Your answer should repeat exactly the lines from the one holding "[351,124,388,195]" through the end of the data, and it should contain no pictures.

--- Raw data Enclosed Below ---

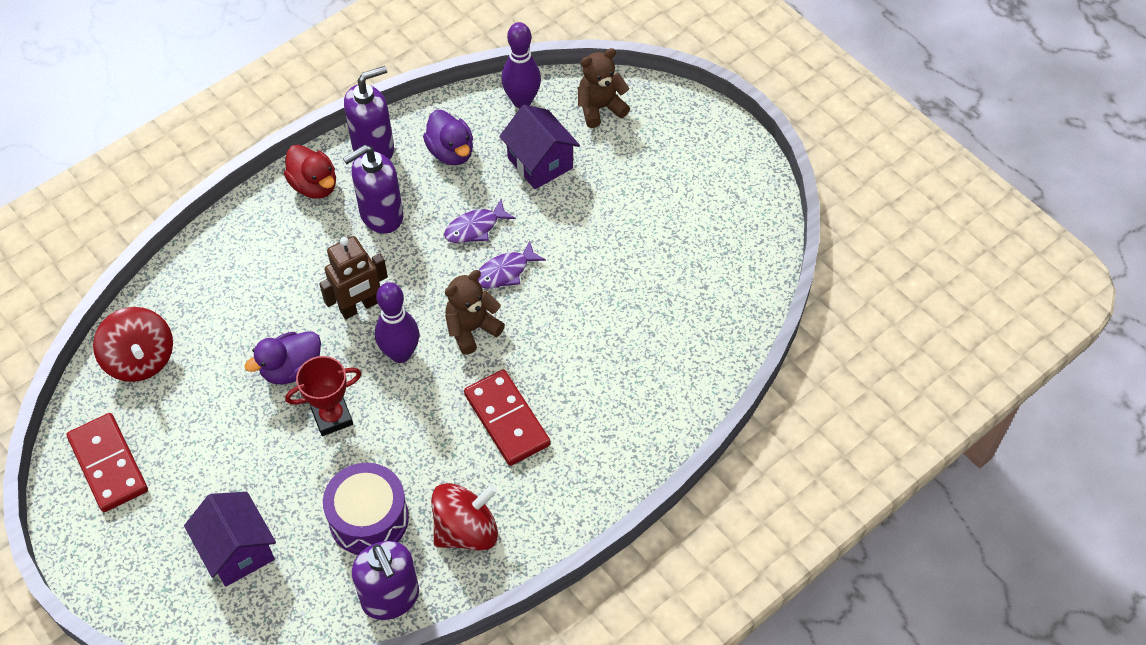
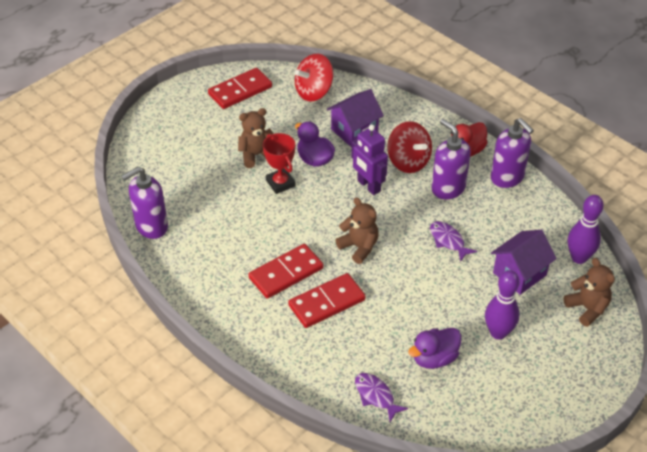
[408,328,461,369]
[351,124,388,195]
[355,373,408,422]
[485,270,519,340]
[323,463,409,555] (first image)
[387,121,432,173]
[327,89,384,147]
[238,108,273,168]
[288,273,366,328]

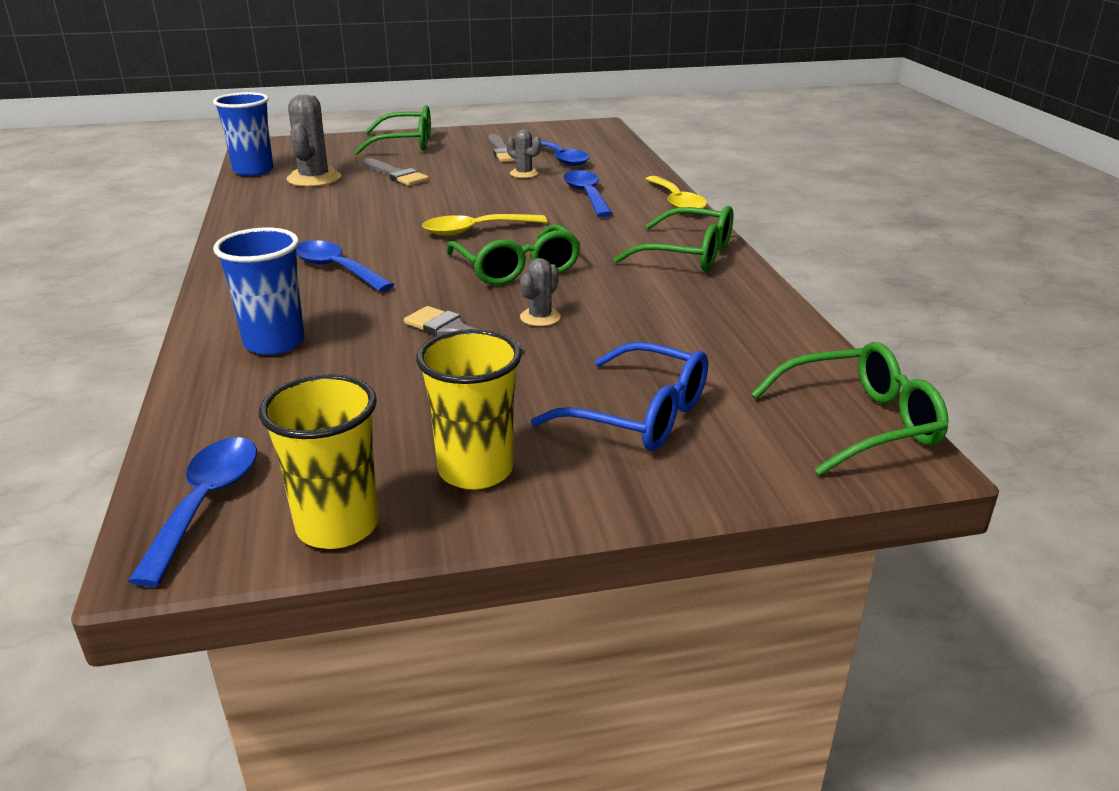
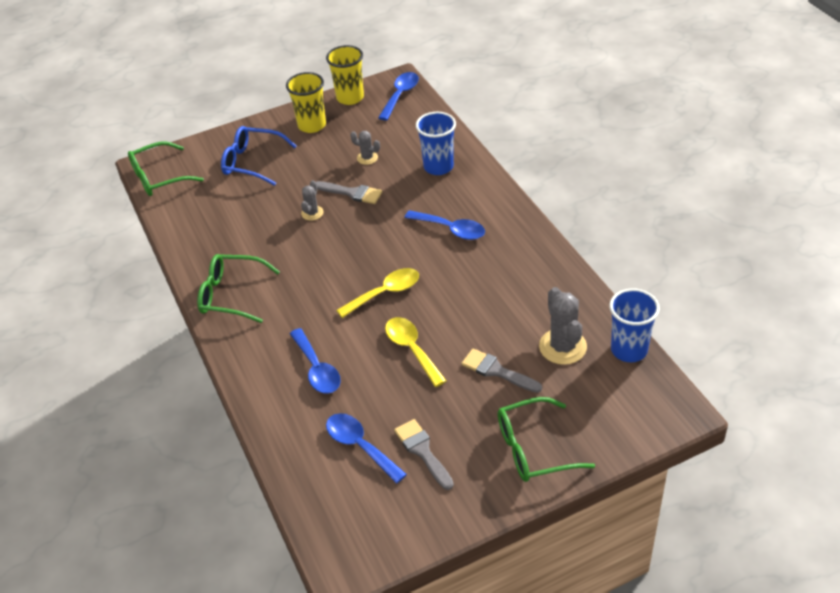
[350,131,380,165]
[385,317,446,387]
[447,224,581,285] (first image)
[378,72,419,120]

--- End of Enclosed Raw data ---

* Written reply *
[351,124,388,195]
[355,373,408,422]
[485,270,519,340]
[323,463,409,555] (first image)
[387,121,432,173]
[327,89,384,147]
[238,108,273,168]
[288,273,366,328]

[350,131,380,165]
[385,317,446,387]
[447,224,581,285] (first image)
[378,72,419,120]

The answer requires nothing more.